_Problem description_.
The answer is the set of lines that include "plane", copied from the data below.

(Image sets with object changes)
----

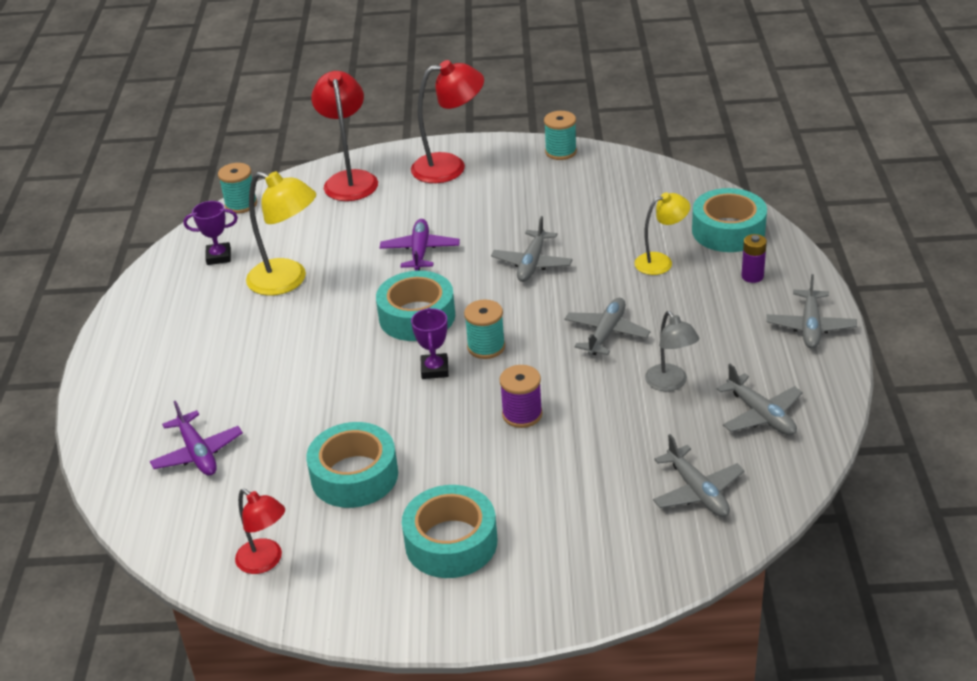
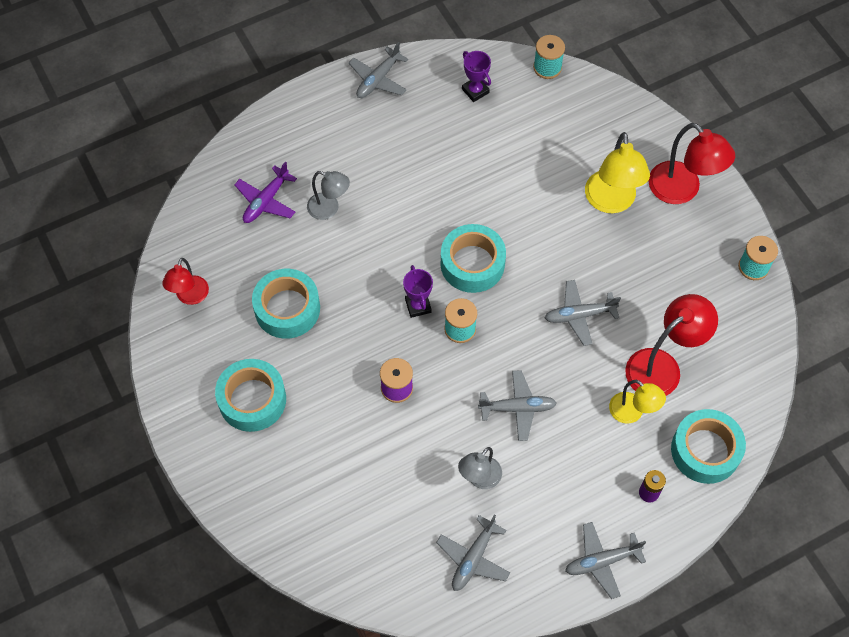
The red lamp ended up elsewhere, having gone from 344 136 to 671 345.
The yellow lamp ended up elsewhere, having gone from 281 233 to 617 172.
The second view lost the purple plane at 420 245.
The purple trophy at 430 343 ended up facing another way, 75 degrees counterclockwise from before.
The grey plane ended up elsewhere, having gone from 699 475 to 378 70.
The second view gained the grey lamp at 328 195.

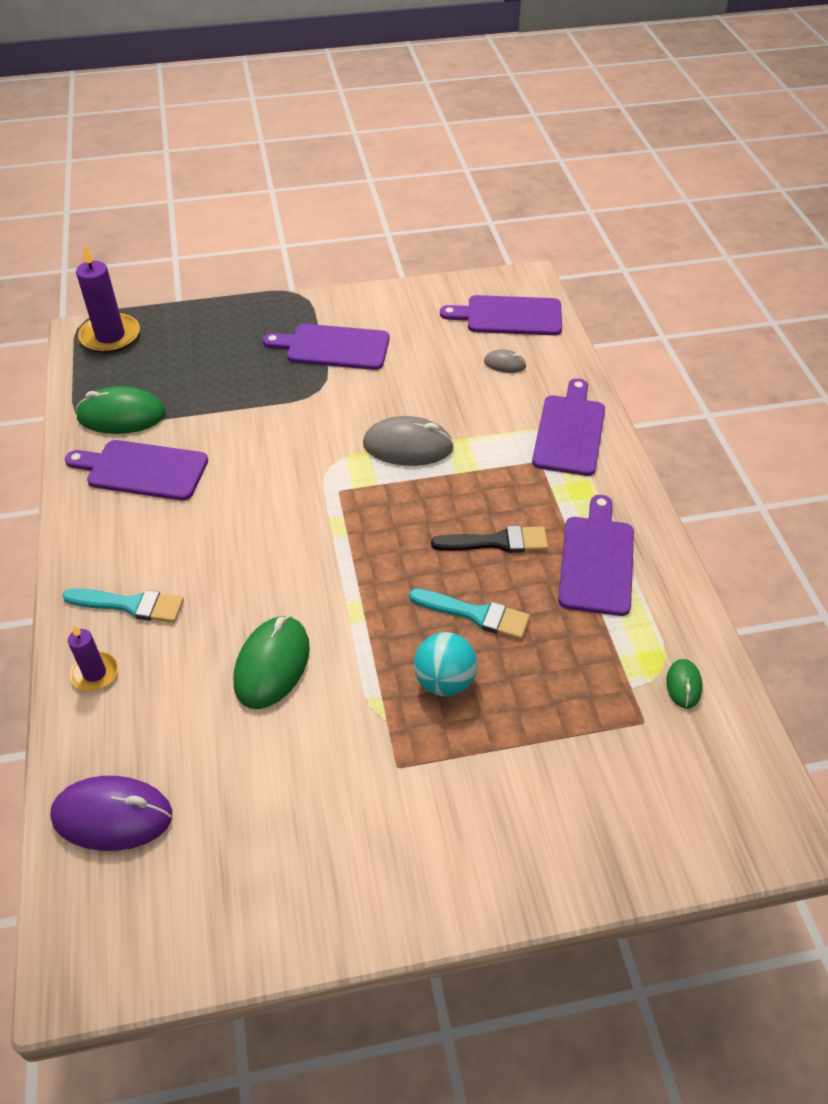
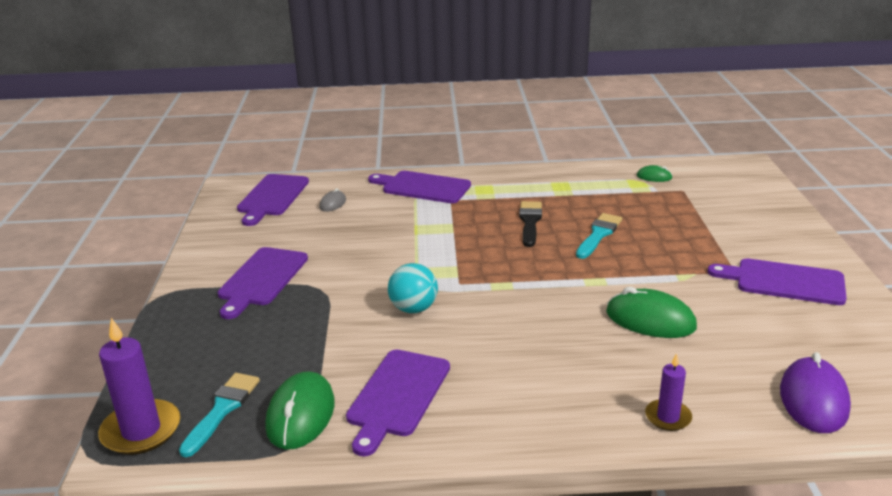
The second view lost the grey mouse at 408 441.
The purple cutting board ended up elsewhere, having gone from 596 555 to 777 281.
The turquoise brush ended up elsewhere, having gone from 123 605 to 219 415.
The turquoise ball ended up elsewhere, having gone from 445 664 to 413 288.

----

_Result_.
The second view lost the purple plane at 420 245.
The grey plane ended up elsewhere, having gone from 699 475 to 378 70.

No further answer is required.